◆ WORK TO BE COMPLETED ◆
Restate every line of the data word for word, except for the images.

◆ INFORMATION SHOWN ◆
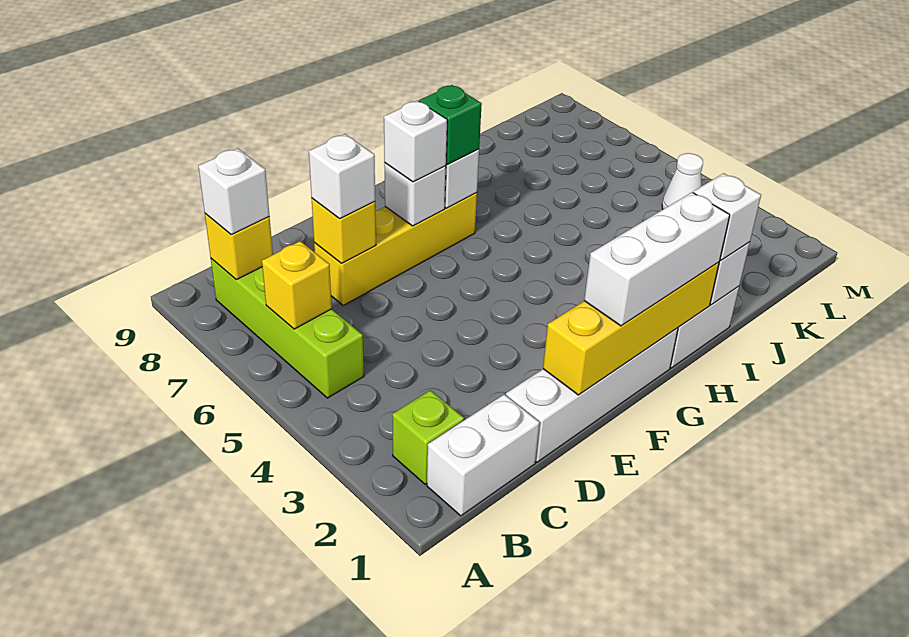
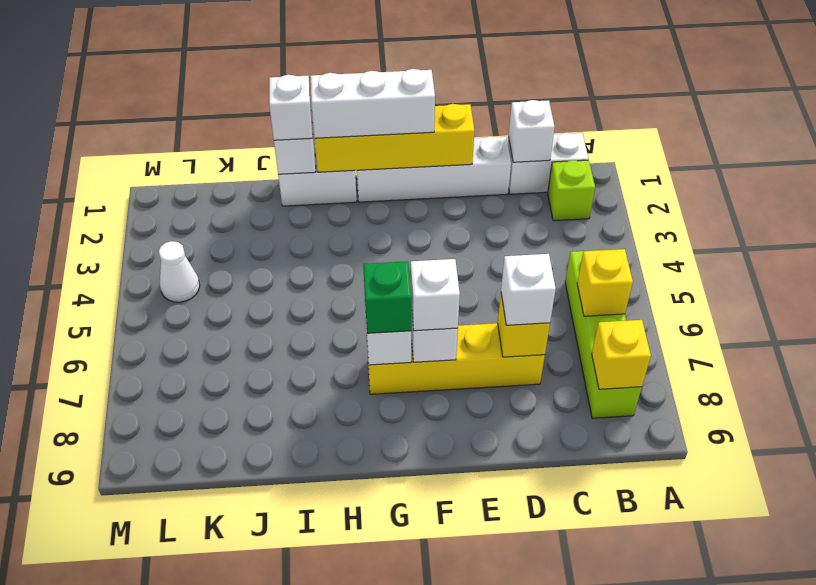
white brick B8 level 3 -> white brick C1 level 2

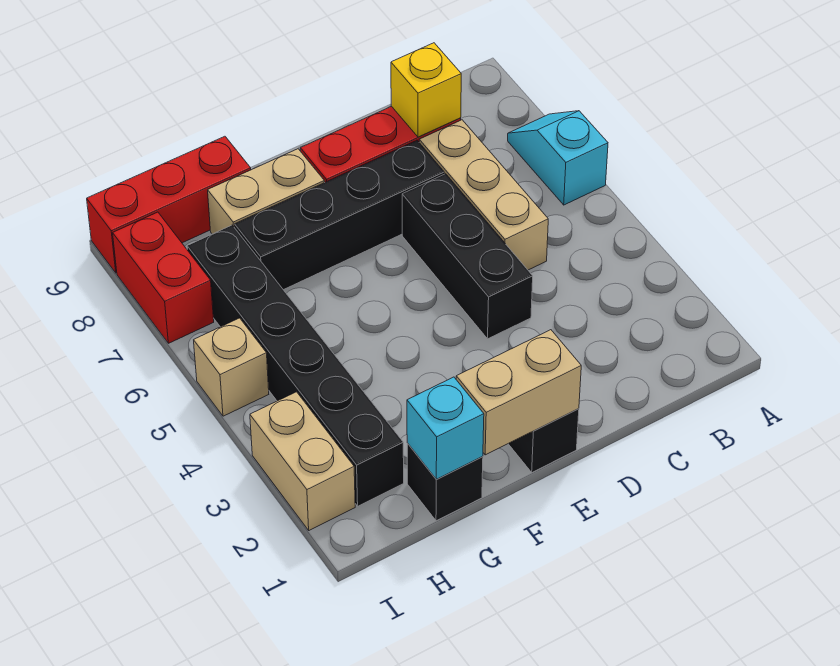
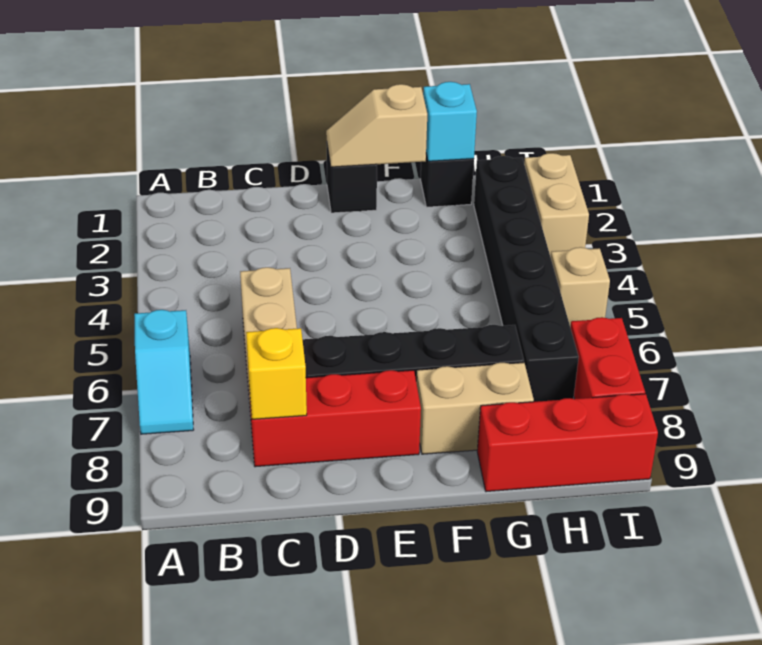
black brick D4:D6 level 1 -> none
tan brick E1:F1 level 2 -> tan slope E1:F1 level 2 top F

◆ ANSWER BOX ◆
white brick B8 level 3 -> white brick C1 level 2

black brick D4:D6 level 1 -> none
tan brick E1:F1 level 2 -> tan slope E1:F1 level 2 top F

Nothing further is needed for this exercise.